■ **REQUIRED WORK**
Write out exactly the lines below starting at the one containing "R2: 330k (SIG2, SIG8) -> none" and ending at the one containing "J3 pin 3: SIG8 -> +5V". Omit every picture.

■ **INPUT FOR THIS TASK**
+===+
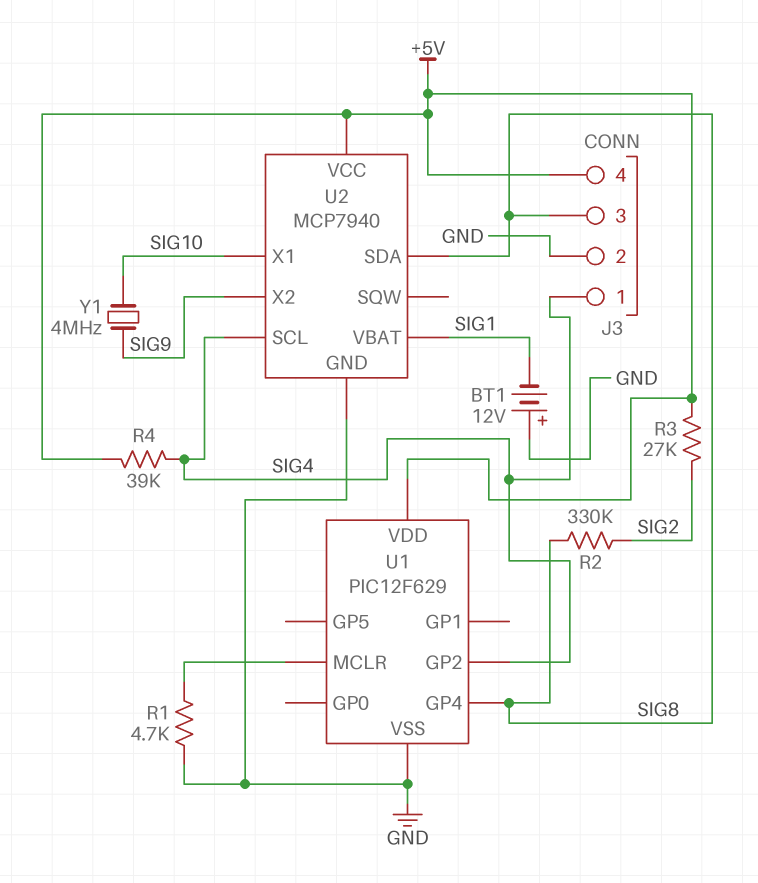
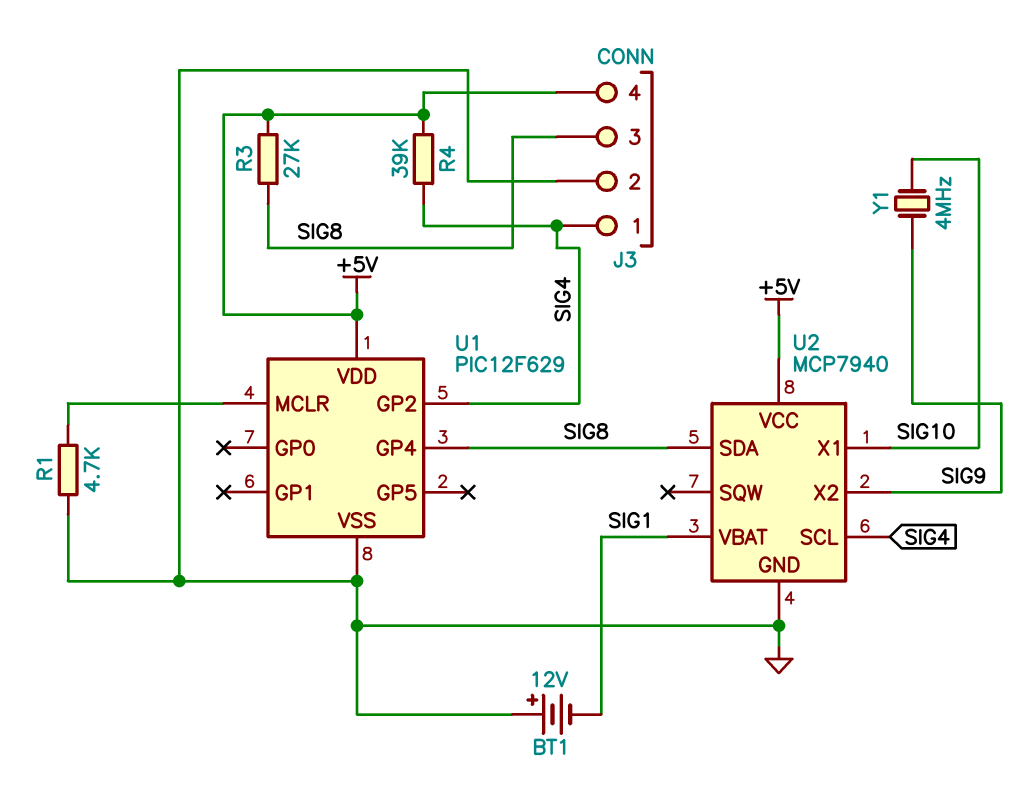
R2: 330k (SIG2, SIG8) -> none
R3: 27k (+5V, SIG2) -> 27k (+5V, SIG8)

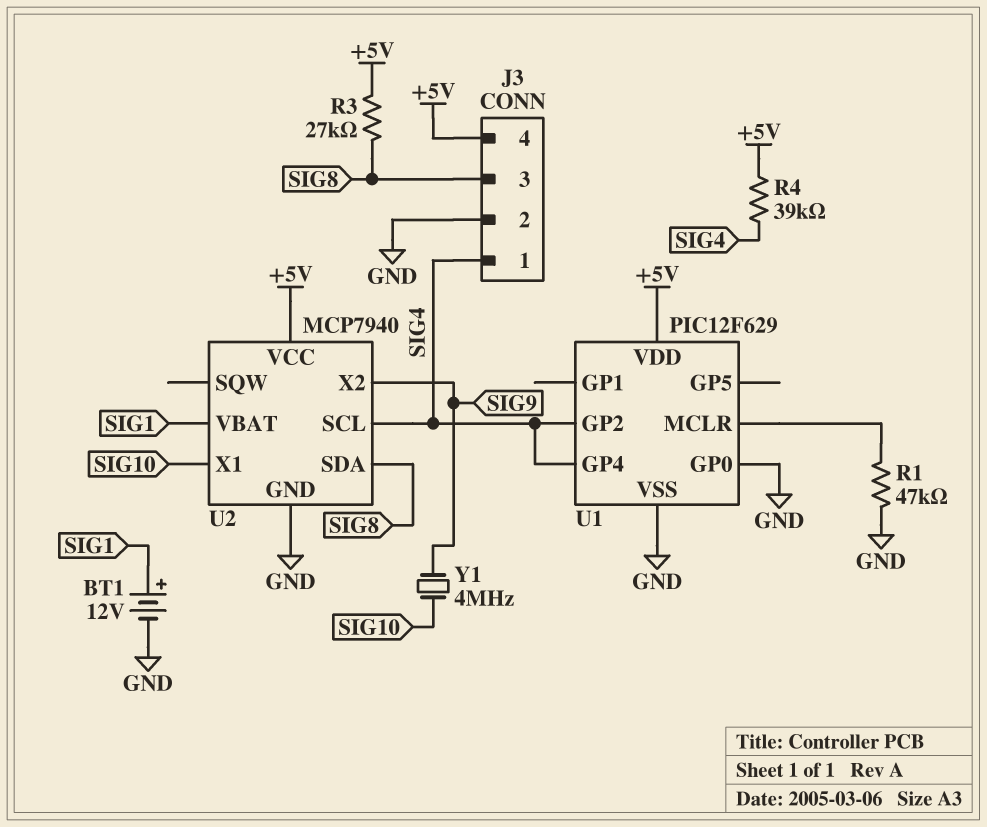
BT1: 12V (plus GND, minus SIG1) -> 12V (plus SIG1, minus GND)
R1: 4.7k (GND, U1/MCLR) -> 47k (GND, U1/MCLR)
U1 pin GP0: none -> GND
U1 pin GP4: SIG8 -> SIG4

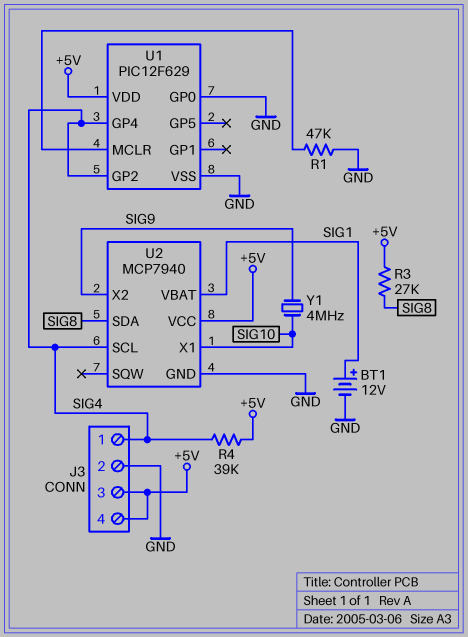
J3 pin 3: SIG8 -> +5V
+===+
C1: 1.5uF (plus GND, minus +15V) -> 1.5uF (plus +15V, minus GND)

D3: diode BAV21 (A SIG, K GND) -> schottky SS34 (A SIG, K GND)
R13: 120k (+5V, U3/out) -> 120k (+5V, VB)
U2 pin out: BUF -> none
+===+
■ **RESPONSE**
R2: 330k (SIG2, SIG8) -> none
R3: 27k (+5V, SIG2) -> 27k (+5V, SIG8)

BT1: 12V (plus GND, minus SIG1) -> 12V (plus SIG1, minus GND)
R1: 4.7k (GND, U1/MCLR) -> 47k (GND, U1/MCLR)
U1 pin GP0: none -> GND
U1 pin GP4: SIG8 -> SIG4

J3 pin 3: SIG8 -> +5V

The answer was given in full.